Exercise directions: Could you copy out again, word for word, everything from the line containing "pixels, height=952 pixels." down to the last of the entries below, including both ends?

Information provided:

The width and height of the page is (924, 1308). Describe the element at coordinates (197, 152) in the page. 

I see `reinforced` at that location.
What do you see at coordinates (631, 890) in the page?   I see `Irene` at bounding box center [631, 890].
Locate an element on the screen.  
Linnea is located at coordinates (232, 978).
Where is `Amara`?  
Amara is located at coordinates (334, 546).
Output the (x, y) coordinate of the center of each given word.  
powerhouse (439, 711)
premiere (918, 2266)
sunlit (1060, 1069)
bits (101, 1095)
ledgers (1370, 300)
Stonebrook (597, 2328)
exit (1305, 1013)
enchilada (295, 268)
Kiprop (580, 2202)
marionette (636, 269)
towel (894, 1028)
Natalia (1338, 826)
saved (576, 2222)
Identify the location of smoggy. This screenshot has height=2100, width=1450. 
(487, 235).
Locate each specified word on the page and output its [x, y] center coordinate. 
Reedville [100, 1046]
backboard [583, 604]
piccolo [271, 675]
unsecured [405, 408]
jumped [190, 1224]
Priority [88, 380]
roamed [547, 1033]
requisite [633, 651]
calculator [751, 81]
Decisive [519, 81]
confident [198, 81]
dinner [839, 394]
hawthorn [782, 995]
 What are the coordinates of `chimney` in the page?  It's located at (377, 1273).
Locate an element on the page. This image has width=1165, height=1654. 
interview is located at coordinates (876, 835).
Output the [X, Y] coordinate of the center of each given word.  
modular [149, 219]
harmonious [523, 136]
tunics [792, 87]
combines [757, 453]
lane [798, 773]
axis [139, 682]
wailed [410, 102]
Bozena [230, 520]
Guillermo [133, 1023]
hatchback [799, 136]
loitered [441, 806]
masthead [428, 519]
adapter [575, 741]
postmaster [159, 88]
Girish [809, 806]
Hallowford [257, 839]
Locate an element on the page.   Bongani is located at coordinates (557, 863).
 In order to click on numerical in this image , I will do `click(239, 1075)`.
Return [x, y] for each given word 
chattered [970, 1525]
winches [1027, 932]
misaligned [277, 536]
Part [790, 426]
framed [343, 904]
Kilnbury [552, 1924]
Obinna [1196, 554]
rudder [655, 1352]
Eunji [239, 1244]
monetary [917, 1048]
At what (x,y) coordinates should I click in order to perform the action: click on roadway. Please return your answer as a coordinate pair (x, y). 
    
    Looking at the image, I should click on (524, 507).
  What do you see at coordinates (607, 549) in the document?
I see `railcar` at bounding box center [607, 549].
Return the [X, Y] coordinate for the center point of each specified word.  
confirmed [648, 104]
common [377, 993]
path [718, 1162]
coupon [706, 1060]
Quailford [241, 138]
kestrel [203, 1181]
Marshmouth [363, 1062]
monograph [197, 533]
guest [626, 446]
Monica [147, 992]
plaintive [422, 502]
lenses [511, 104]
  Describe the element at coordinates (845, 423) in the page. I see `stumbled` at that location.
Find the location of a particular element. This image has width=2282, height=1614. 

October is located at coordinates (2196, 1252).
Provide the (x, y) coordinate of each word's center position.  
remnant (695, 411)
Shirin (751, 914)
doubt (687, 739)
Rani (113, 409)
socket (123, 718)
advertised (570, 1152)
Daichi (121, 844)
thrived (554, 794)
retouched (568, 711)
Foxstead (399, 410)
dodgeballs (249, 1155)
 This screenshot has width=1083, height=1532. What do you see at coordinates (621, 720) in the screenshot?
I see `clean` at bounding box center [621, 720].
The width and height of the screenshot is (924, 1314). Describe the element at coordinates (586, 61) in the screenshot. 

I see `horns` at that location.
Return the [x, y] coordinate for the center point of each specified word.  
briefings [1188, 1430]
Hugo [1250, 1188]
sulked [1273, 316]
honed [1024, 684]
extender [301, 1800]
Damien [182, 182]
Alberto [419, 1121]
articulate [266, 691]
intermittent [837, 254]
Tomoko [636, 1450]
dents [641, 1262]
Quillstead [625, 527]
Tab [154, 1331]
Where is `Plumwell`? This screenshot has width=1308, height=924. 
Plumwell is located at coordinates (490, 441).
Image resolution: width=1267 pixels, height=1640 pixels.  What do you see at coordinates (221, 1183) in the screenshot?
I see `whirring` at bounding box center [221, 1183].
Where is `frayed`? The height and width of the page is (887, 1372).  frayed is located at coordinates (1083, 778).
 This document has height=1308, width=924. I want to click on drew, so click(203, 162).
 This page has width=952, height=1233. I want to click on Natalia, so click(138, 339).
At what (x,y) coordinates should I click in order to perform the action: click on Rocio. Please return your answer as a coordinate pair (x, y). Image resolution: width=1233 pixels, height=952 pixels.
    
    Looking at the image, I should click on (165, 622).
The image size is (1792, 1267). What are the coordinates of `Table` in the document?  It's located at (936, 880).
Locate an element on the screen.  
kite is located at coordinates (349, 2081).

Reply:
At what (x,y) coordinates should I click in order to perform the action: click on Rocio. Please return your answer as a coordinate pair (x, y). Image resolution: width=1233 pixels, height=952 pixels.
    
    Looking at the image, I should click on (165, 622).
The image size is (1792, 1267). What are the coordinates of `Table` in the document?  It's located at (936, 880).
Locate an element on the screen.  
kite is located at coordinates (349, 2081).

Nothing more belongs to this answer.